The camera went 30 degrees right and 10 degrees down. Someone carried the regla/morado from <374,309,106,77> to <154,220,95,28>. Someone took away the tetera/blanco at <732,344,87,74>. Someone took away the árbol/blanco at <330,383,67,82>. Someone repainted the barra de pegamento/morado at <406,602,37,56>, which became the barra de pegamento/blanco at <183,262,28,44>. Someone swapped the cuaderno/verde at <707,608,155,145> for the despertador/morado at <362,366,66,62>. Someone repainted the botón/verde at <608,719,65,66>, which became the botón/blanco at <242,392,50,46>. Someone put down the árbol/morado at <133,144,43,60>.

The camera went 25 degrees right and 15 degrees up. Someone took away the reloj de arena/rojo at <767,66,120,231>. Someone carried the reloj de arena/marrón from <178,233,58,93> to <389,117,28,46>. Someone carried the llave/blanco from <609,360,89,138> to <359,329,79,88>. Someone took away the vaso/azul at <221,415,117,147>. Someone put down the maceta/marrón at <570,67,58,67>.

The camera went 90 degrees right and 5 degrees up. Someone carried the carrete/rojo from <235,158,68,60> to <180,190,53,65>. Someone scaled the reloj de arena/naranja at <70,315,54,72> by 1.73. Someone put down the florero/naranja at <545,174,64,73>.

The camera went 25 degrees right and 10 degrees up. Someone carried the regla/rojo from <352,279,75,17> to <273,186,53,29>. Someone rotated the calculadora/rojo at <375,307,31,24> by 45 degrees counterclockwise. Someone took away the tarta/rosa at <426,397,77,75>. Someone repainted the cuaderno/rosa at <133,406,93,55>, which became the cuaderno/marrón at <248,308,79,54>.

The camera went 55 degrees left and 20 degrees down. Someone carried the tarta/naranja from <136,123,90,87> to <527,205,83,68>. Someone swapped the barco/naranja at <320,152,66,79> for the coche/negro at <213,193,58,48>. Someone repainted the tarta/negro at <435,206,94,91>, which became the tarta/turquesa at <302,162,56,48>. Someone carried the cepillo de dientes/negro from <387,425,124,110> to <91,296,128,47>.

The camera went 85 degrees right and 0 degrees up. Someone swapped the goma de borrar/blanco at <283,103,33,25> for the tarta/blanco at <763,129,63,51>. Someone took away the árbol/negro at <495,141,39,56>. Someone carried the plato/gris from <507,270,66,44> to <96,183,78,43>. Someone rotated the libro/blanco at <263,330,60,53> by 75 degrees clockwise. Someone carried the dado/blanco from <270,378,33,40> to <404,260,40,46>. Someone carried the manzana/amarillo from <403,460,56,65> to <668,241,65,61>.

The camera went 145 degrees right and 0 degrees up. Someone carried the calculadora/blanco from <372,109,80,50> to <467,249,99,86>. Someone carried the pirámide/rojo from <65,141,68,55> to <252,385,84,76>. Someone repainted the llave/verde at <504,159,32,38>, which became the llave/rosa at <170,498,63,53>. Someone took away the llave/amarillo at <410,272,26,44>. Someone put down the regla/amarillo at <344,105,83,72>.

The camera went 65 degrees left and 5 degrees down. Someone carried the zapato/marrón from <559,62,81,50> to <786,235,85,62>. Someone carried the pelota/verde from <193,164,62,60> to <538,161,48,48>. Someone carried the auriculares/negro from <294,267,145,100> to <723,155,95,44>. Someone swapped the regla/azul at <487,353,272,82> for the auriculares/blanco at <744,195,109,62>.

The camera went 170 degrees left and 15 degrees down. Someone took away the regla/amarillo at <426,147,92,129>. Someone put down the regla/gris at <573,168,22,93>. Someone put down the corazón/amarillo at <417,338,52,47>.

Work to complete: The records above need to be retyped in full, exactly as they stand.

Reply:
The camera went 30 degrees right and 10 degrees down. Someone carried the regla/morado from <374,309,106,77> to <154,220,95,28>. Someone took away the tetera/blanco at <732,344,87,74>. Someone took away the árbol/blanco at <330,383,67,82>. Someone repainted the barra de pegamento/morado at <406,602,37,56>, which became the barra de pegamento/blanco at <183,262,28,44>. Someone swapped the cuaderno/verde at <707,608,155,145> for the despertador/morado at <362,366,66,62>. Someone repainted the botón/verde at <608,719,65,66>, which became the botón/blanco at <242,392,50,46>. Someone put down the árbol/morado at <133,144,43,60>.

The camera went 25 degrees right and 15 degrees up. Someone took away the reloj de arena/rojo at <767,66,120,231>. Someone carried the reloj de arena/marrón from <178,233,58,93> to <389,117,28,46>. Someone carried the llave/blanco from <609,360,89,138> to <359,329,79,88>. Someone took away the vaso/azul at <221,415,117,147>. Someone put down the maceta/marrón at <570,67,58,67>.

The camera went 90 degrees right and 5 degrees up. Someone carried the carrete/rojo from <235,158,68,60> to <180,190,53,65>. Someone scaled the reloj de arena/naranja at <70,315,54,72> by 1.73. Someone put down the florero/naranja at <545,174,64,73>.

The camera went 25 degrees right and 10 degrees up. Someone carried the regla/rojo from <352,279,75,17> to <273,186,53,29>. Someone rotated the calculadora/rojo at <375,307,31,24> by 45 degrees counterclockwise. Someone took away the tarta/rosa at <426,397,77,75>. Someone repainted the cuaderno/rosa at <133,406,93,55>, which became the cuaderno/marrón at <248,308,79,54>.

The camera went 55 degrees left and 20 degrees down. Someone carried the tarta/naranja from <136,123,90,87> to <527,205,83,68>. Someone swapped the barco/naranja at <320,152,66,79> for the coche/negro at <213,193,58,48>. Someone repainted the tarta/negro at <435,206,94,91>, which became the tarta/turquesa at <302,162,56,48>. Someone carried the cepillo de dientes/negro from <387,425,124,110> to <91,296,128,47>.

The camera went 85 degrees right and 0 degrees up. Someone swapped the goma de borrar/blanco at <283,103,33,25> for the tarta/blanco at <763,129,63,51>. Someone took away the árbol/negro at <495,141,39,56>. Someone carried the plato/gris from <507,270,66,44> to <96,183,78,43>. Someone rotated the libro/blanco at <263,330,60,53> by 75 degrees clockwise. Someone carried the dado/blanco from <270,378,33,40> to <404,260,40,46>. Someone carried the manzana/amarillo from <403,460,56,65> to <668,241,65,61>.

The camera went 145 degrees right and 0 degrees up. Someone carried the calculadora/blanco from <372,109,80,50> to <467,249,99,86>. Someone carried the pirámide/rojo from <65,141,68,55> to <252,385,84,76>. Someone repainted the llave/verde at <504,159,32,38>, which became the llave/rosa at <170,498,63,53>. Someone took away the llave/amarillo at <410,272,26,44>. Someone put down the regla/amarillo at <344,105,83,72>.

The camera went 65 degrees left and 5 degrees down. Someone carried the zapato/marrón from <559,62,81,50> to <786,235,85,62>. Someone carried the pelota/verde from <193,164,62,60> to <538,161,48,48>. Someone carried the auriculares/negro from <294,267,145,100> to <723,155,95,44>. Someone swapped the regla/azul at <487,353,272,82> for the auriculares/blanco at <744,195,109,62>.

The camera went 170 degrees left and 15 degrees down. Someone took away the regla/amarillo at <426,147,92,129>. Someone put down the regla/gris at <573,168,22,93>. Someone put down the corazón/amarillo at <417,338,52,47>.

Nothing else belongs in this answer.